Entries supplied:
────────
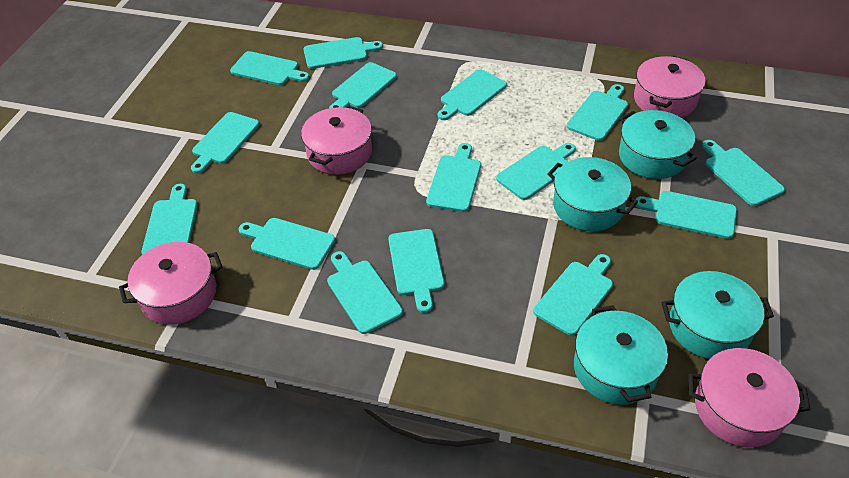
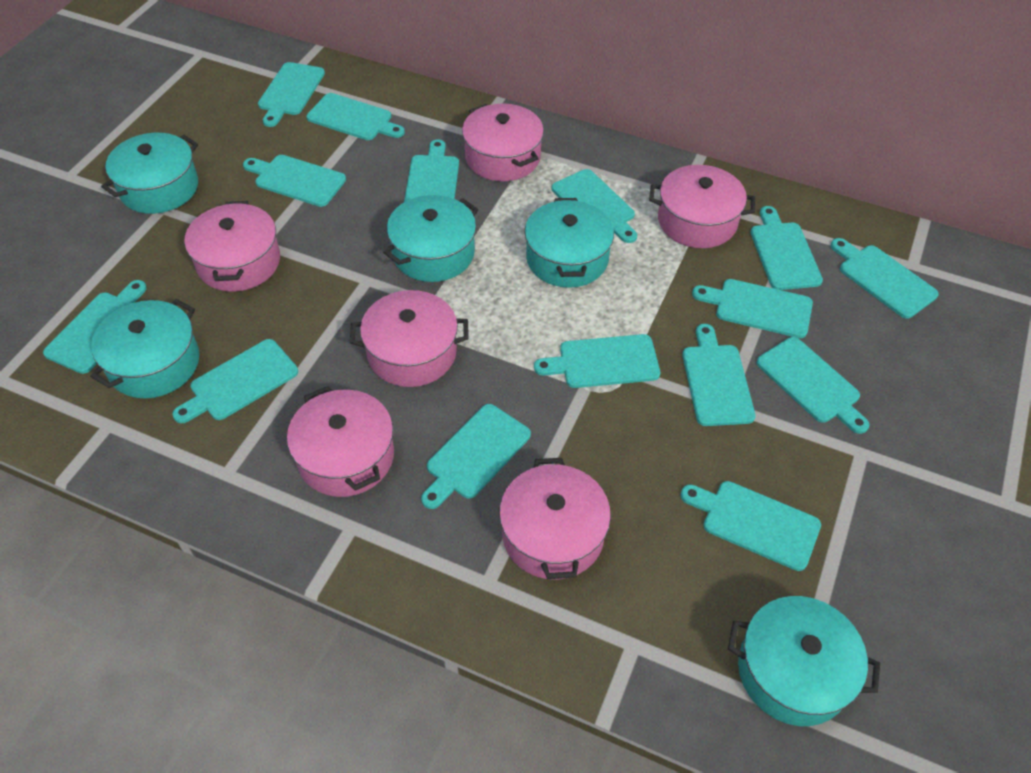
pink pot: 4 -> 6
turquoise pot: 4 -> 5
────────
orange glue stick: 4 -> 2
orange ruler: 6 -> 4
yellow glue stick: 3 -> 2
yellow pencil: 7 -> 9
────────
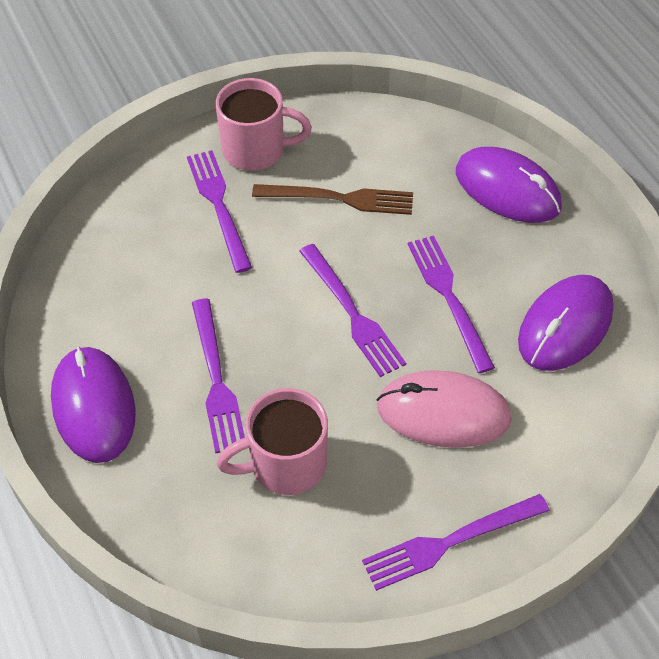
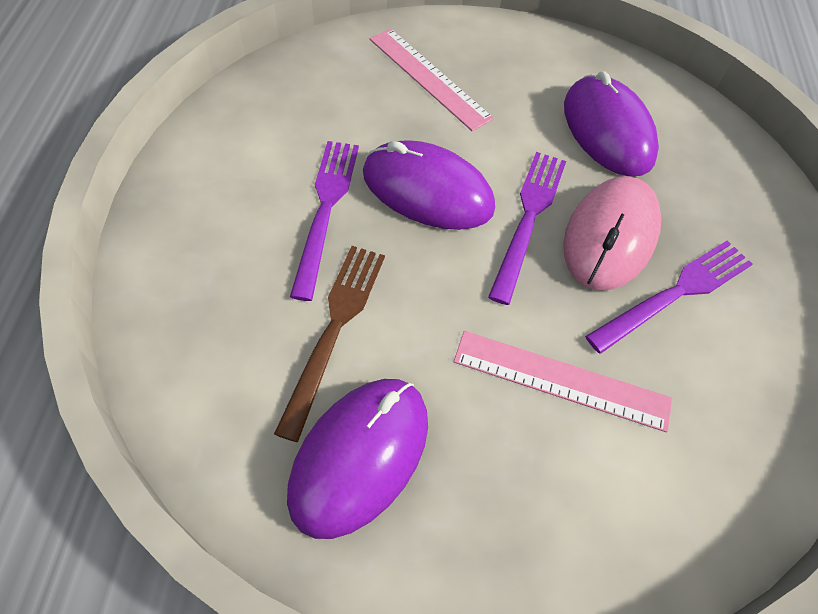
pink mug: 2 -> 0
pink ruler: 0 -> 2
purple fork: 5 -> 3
────────
Problem statement: Output the material above exactly, but only from the line that carries "orange ruler: 6 -> 4" through the line that carries "yellow pencil: 7 -> 9".

Answer space:
orange ruler: 6 -> 4
yellow glue stick: 3 -> 2
yellow pencil: 7 -> 9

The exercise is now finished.